╭─ Material provided

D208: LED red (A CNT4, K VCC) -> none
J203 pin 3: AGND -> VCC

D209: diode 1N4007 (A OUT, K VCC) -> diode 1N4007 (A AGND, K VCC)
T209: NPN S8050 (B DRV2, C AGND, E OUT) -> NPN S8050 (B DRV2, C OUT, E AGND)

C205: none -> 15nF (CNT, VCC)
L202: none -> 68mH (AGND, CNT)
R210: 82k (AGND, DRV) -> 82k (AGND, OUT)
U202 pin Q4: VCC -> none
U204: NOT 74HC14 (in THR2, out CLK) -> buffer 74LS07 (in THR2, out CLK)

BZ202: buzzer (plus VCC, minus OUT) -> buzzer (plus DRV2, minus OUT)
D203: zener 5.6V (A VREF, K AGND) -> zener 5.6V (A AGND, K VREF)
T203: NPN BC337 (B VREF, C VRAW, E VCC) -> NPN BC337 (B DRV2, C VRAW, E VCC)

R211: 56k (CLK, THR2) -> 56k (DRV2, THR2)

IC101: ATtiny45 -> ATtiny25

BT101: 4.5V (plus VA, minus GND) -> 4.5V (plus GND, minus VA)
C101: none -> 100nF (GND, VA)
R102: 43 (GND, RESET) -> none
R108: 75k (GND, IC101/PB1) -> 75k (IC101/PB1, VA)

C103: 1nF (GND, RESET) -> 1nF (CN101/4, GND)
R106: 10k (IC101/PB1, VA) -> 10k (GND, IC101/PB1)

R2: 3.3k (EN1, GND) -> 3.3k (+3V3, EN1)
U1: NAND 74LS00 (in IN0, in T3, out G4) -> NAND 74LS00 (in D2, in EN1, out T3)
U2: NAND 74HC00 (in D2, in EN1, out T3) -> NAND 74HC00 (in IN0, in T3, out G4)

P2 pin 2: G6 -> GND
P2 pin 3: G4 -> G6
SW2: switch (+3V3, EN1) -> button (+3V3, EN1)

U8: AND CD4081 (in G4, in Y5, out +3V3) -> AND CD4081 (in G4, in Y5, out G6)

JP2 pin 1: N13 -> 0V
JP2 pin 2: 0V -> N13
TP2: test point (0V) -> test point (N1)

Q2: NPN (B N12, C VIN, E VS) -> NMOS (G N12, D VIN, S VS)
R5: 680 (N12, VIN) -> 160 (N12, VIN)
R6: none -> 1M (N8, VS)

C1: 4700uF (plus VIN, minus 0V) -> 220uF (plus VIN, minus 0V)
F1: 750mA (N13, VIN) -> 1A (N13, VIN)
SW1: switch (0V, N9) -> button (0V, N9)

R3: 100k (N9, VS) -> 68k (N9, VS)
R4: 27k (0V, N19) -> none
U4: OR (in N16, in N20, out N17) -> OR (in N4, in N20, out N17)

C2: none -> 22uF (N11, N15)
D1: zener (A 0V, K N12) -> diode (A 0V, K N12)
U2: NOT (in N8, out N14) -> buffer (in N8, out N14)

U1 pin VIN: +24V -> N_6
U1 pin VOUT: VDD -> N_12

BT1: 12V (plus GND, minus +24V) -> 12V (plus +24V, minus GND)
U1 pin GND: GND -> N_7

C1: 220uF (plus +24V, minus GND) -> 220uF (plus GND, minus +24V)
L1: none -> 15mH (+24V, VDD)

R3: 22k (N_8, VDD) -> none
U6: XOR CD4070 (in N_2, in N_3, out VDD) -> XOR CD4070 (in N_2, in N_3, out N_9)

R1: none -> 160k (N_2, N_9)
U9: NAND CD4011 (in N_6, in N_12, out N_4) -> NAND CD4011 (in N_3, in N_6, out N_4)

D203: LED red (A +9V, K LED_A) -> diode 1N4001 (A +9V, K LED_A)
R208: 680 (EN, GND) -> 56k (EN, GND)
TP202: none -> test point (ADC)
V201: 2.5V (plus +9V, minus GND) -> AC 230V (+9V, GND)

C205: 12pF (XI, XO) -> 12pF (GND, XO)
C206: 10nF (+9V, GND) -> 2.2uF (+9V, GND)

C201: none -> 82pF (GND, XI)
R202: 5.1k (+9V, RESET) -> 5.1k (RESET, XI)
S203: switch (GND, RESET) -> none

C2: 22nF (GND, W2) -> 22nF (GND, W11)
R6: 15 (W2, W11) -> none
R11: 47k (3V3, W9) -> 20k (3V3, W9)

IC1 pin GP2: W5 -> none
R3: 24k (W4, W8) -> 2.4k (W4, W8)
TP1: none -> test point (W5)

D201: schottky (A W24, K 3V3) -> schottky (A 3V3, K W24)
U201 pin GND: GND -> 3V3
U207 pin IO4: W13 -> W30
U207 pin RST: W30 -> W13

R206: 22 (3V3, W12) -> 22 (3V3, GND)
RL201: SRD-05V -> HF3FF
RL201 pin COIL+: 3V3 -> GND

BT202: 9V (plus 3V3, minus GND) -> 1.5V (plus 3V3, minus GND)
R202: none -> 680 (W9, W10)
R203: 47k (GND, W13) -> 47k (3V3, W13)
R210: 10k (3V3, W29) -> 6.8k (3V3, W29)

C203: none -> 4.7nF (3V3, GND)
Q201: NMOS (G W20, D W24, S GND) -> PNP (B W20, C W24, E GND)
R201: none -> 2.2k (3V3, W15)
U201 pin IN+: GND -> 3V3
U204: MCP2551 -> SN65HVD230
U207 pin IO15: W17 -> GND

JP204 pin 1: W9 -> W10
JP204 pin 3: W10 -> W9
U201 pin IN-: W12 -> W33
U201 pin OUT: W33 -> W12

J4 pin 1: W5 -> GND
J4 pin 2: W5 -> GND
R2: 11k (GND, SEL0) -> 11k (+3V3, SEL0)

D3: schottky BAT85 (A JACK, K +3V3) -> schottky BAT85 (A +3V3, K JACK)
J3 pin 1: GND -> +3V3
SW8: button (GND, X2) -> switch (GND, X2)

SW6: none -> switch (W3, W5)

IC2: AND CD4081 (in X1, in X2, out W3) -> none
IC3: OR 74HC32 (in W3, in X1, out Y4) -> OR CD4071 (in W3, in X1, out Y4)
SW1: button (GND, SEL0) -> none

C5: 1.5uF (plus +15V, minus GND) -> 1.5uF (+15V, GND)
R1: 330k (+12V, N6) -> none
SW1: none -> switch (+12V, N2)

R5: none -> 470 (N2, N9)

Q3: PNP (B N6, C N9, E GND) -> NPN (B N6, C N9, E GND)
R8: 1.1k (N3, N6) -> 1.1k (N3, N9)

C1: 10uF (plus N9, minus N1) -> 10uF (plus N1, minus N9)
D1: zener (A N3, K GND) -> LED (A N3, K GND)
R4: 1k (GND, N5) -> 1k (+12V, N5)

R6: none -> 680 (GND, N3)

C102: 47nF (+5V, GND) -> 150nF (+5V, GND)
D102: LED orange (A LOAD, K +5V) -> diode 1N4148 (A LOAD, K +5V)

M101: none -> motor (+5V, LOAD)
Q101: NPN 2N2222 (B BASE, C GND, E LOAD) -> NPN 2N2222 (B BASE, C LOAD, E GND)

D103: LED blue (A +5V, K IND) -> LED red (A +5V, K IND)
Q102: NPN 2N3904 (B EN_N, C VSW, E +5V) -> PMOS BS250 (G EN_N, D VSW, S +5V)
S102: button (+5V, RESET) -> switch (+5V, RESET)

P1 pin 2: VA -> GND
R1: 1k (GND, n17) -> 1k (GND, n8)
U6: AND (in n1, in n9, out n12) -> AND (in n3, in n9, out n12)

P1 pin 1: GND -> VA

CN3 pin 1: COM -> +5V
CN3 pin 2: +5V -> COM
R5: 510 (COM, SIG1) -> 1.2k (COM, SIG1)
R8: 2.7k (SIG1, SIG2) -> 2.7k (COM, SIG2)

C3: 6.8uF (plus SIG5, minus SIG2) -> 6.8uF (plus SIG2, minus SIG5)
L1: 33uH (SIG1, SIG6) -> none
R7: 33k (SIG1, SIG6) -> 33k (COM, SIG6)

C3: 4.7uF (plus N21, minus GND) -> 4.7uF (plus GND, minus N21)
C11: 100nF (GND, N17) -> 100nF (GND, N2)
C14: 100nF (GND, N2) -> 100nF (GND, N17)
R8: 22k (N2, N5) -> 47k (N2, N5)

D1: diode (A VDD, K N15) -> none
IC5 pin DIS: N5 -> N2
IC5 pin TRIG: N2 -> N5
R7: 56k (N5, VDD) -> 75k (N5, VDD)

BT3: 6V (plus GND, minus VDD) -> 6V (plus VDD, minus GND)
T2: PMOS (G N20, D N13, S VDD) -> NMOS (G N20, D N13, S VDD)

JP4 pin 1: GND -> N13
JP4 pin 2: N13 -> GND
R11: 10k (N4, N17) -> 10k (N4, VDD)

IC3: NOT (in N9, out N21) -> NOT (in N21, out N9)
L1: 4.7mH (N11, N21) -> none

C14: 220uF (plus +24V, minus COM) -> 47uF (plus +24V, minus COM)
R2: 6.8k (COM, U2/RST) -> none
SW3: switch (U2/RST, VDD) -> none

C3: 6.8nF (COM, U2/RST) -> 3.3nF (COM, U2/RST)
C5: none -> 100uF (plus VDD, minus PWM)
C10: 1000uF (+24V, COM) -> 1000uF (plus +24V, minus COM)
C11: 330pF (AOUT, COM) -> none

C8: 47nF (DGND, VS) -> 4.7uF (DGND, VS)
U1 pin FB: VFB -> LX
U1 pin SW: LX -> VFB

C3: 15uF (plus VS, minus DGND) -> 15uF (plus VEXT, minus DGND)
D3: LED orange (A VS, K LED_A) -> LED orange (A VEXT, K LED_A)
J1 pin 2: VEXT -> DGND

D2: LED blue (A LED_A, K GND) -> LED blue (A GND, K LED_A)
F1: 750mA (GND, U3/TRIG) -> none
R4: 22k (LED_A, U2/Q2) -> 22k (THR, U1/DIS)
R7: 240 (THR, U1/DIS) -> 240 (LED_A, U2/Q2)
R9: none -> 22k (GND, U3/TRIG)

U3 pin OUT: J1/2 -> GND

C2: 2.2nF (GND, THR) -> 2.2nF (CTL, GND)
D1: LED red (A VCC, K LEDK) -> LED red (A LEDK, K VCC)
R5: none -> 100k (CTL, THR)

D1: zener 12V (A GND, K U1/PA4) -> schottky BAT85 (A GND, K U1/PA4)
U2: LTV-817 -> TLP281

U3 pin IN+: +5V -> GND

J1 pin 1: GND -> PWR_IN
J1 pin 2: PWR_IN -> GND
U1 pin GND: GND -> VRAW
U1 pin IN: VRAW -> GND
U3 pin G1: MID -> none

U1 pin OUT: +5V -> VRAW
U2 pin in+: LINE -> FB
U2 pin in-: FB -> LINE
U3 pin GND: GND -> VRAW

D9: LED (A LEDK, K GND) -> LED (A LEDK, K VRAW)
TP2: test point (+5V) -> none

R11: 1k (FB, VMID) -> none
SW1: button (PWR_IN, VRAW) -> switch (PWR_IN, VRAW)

╰─

§ Work instruction
Exactly one number is wanted in reply: the count of lines above that hold the string "VRAW".

§ Output for this exercise
7